→ Required work: Return a faithful copy of all the entries, omitting the images.

→ Exercise input:
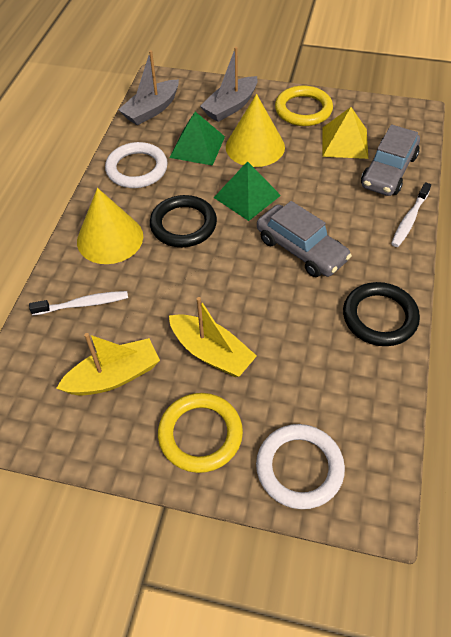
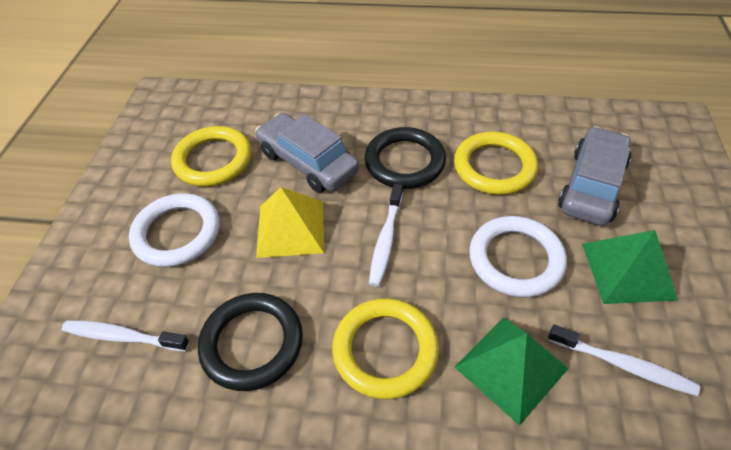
grey boat: 2 -> 0
white toothbrush: 2 -> 3
yellow boat: 2 -> 0
yellow cone: 2 -> 0
yellow ring: 2 -> 3

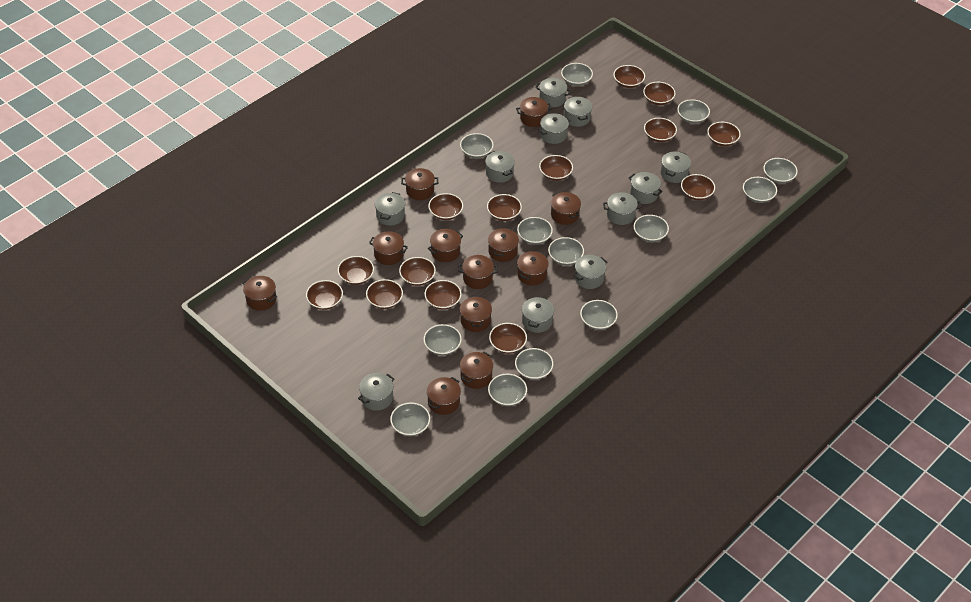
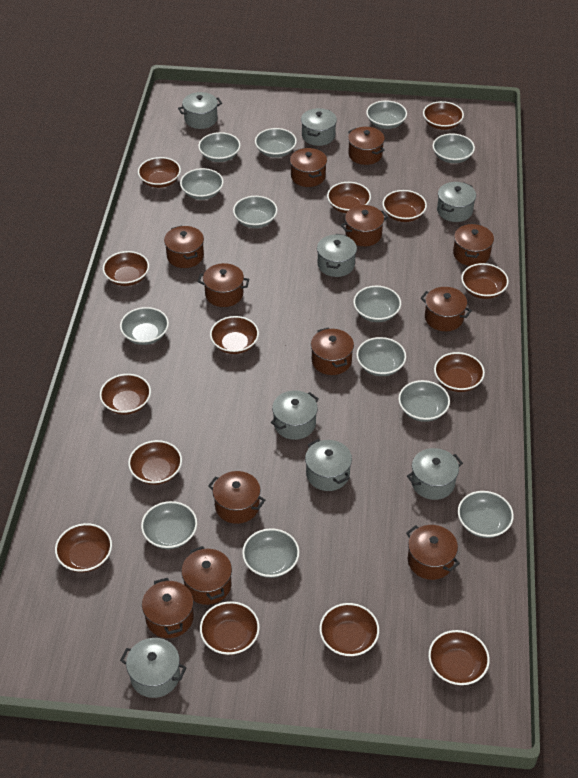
grey pot: 11 -> 8

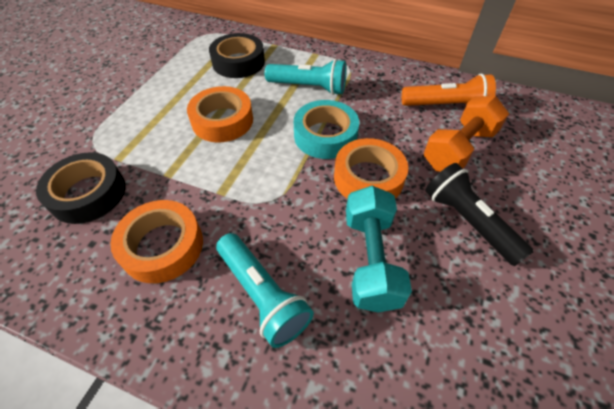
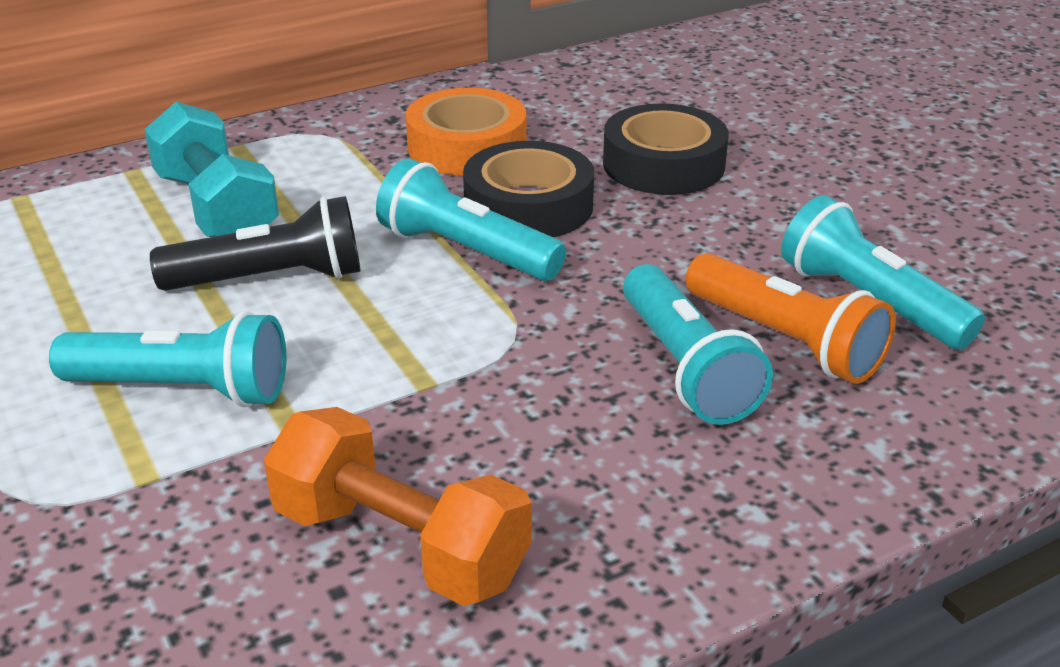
orange tape: 3 -> 1
turquoise flashlight: 2 -> 4
turquoise tape: 1 -> 0

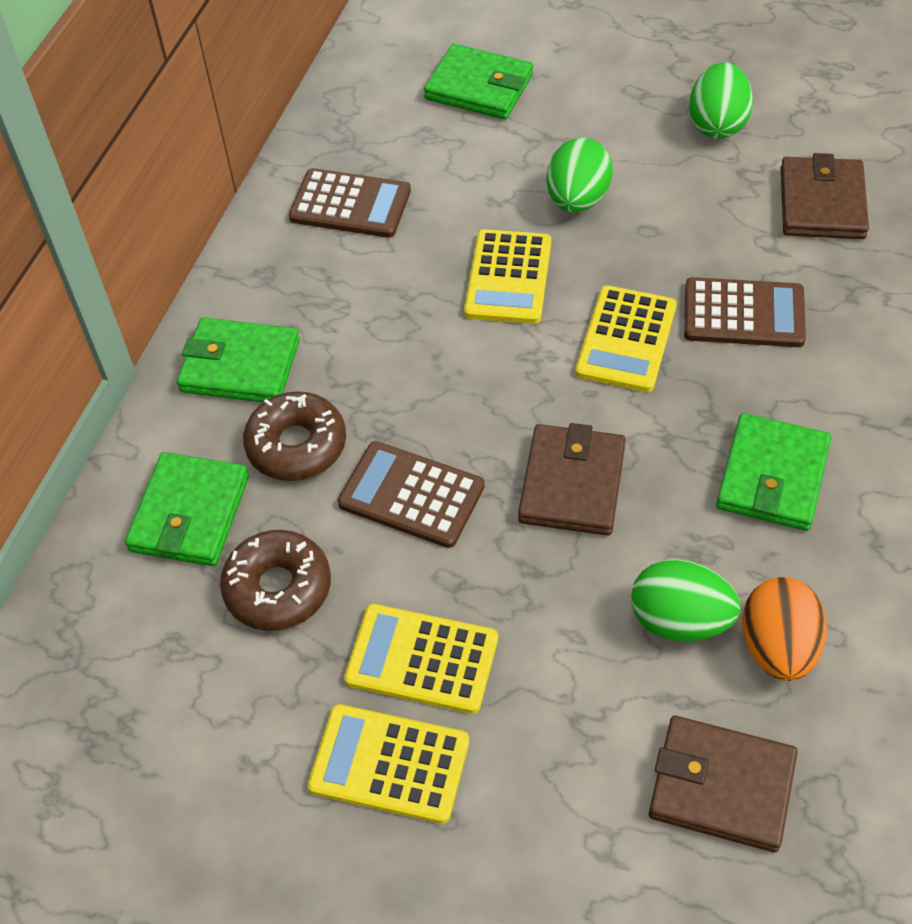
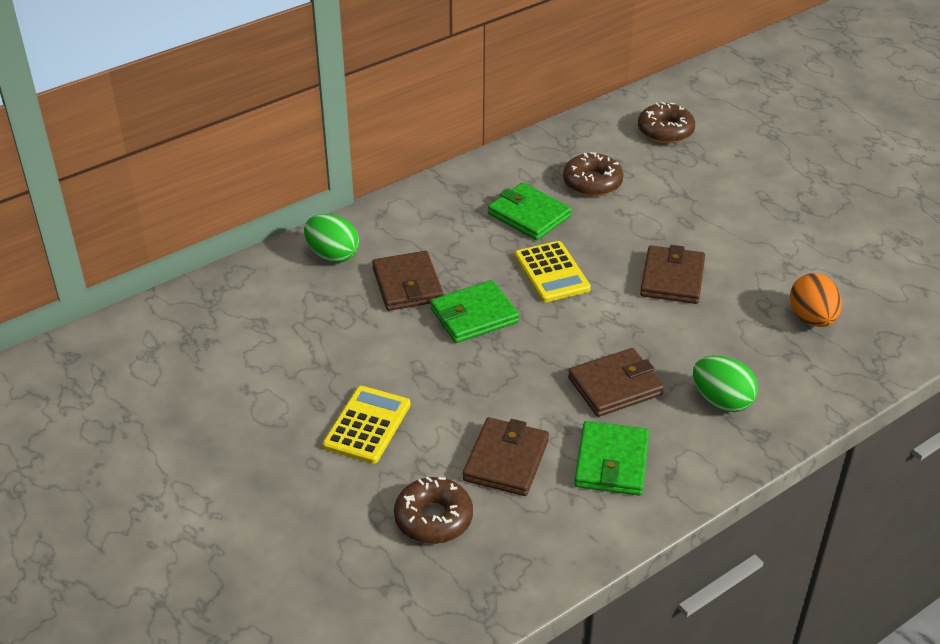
brown calculator: 3 -> 0
brown donut: 2 -> 3
brown wallet: 3 -> 4
green egg: 3 -> 2
green wallet: 4 -> 3
yellow calculator: 4 -> 2

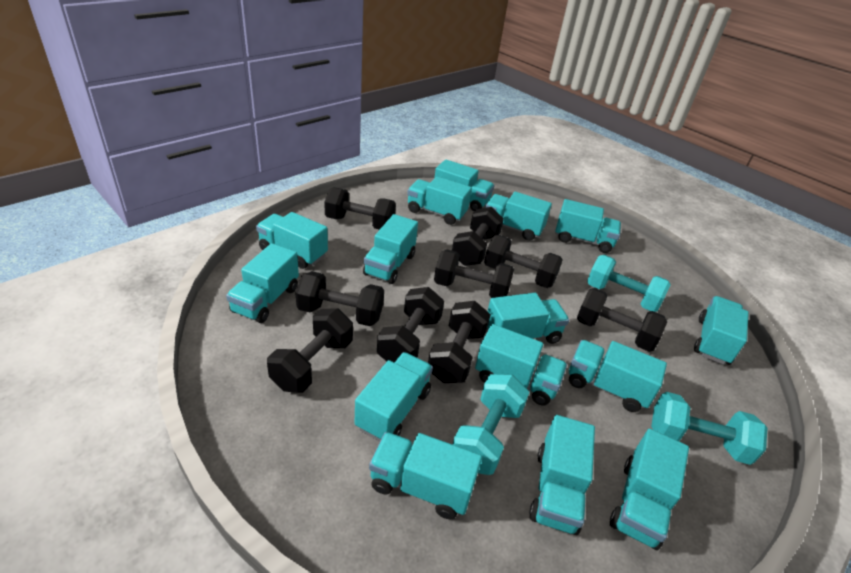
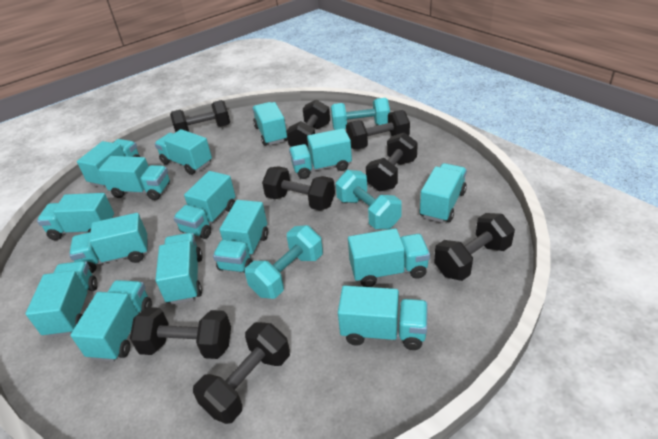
black dumbbell: 9 -> 8

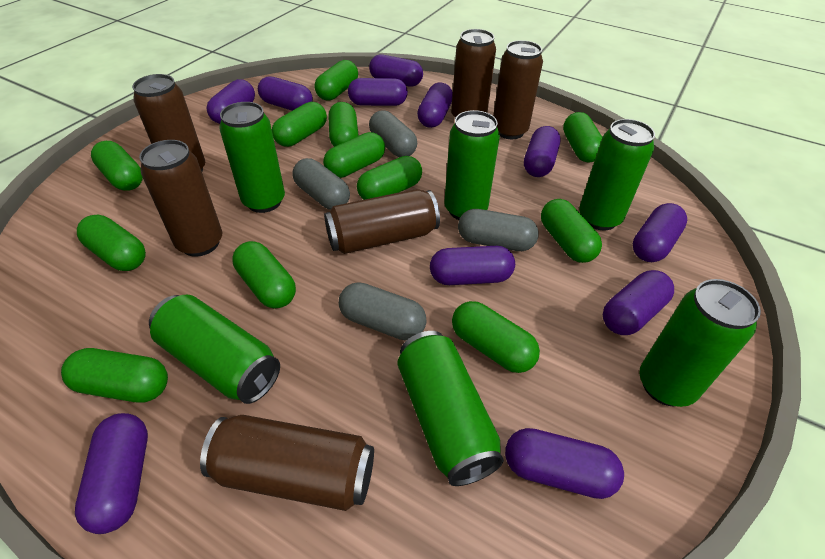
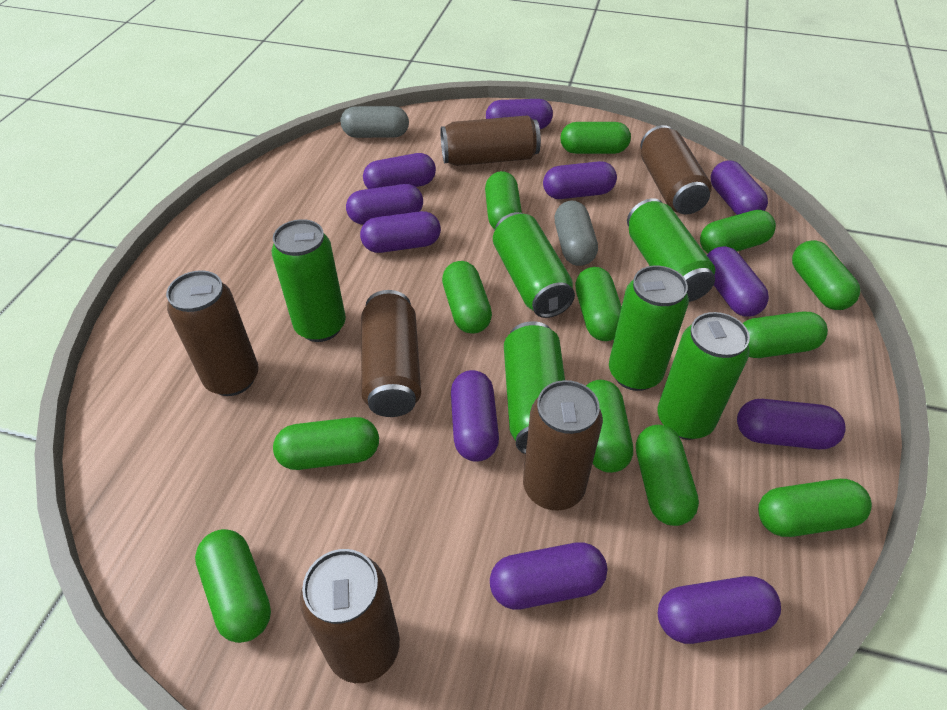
grey capsule: 4 -> 2

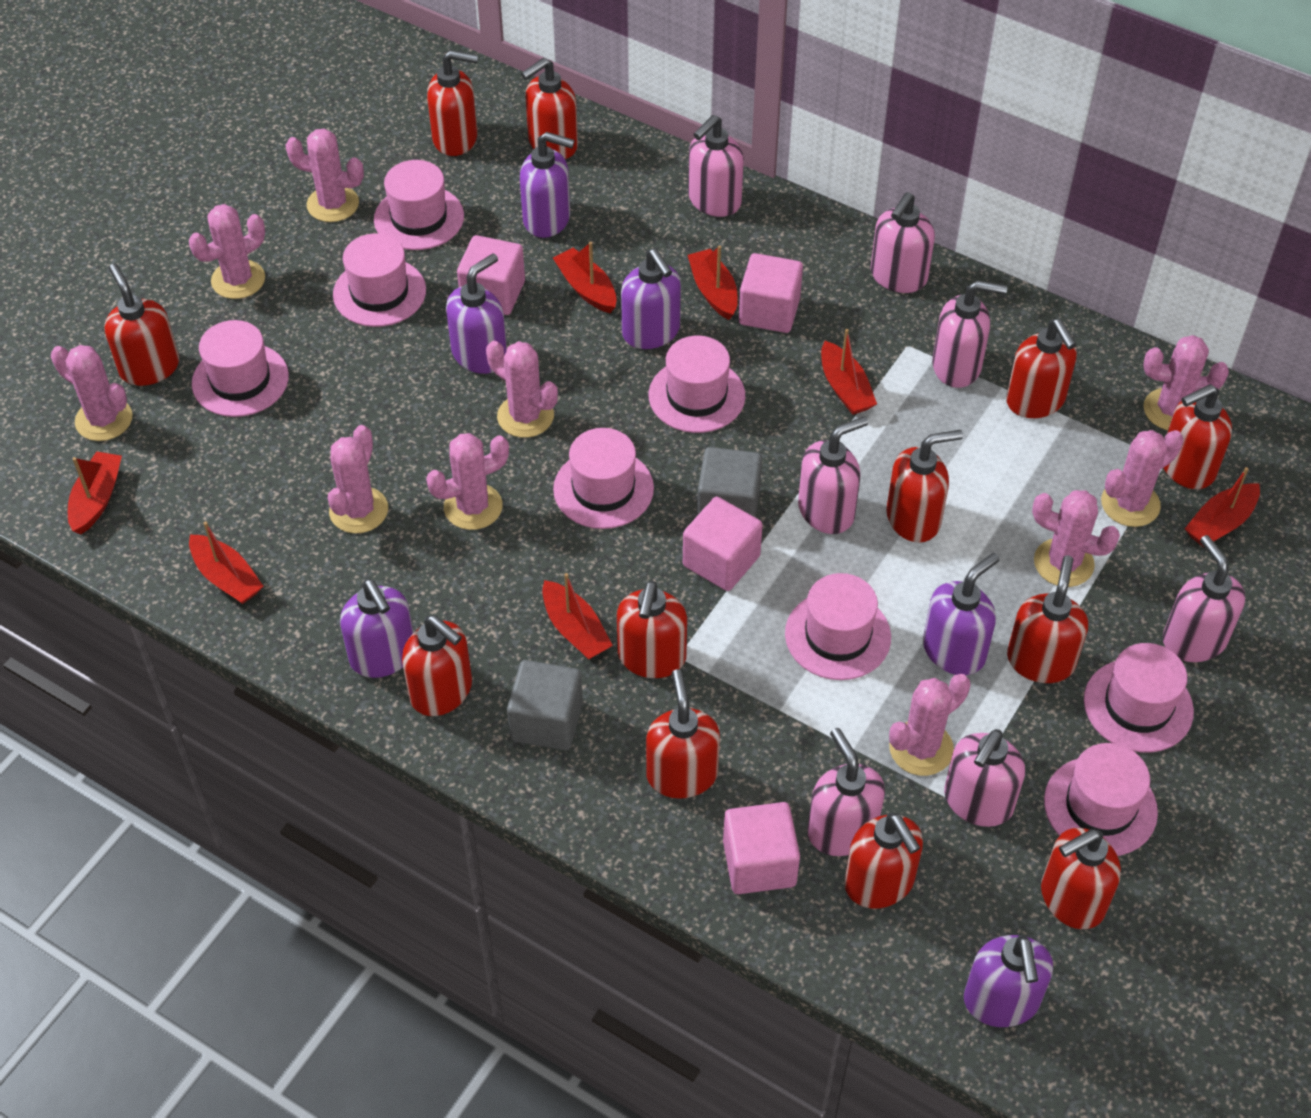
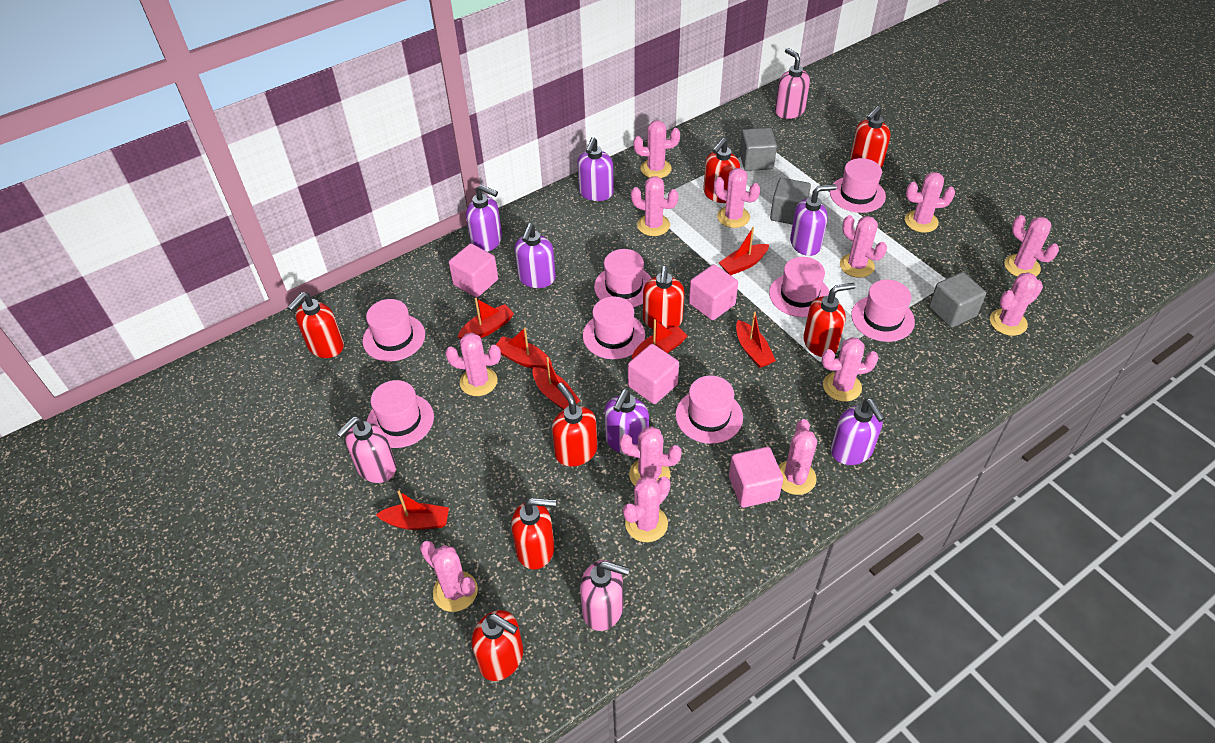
grey cube: 2 -> 3
pink cactus: 10 -> 13
pink soap dispenser: 7 -> 3
red soap dispenser: 12 -> 8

→ Solution for this exercise:
grey boat: 2 -> 0
white toothbrush: 2 -> 3
yellow boat: 2 -> 0
yellow cone: 2 -> 0
yellow ring: 2 -> 3

grey pot: 11 -> 8

orange tape: 3 -> 1
turquoise flashlight: 2 -> 4
turquoise tape: 1 -> 0

brown calculator: 3 -> 0
brown donut: 2 -> 3
brown wallet: 3 -> 4
green egg: 3 -> 2
green wallet: 4 -> 3
yellow calculator: 4 -> 2

black dumbbell: 9 -> 8

grey capsule: 4 -> 2

grey cube: 2 -> 3
pink cactus: 10 -> 13
pink soap dispenser: 7 -> 3
red soap dispenser: 12 -> 8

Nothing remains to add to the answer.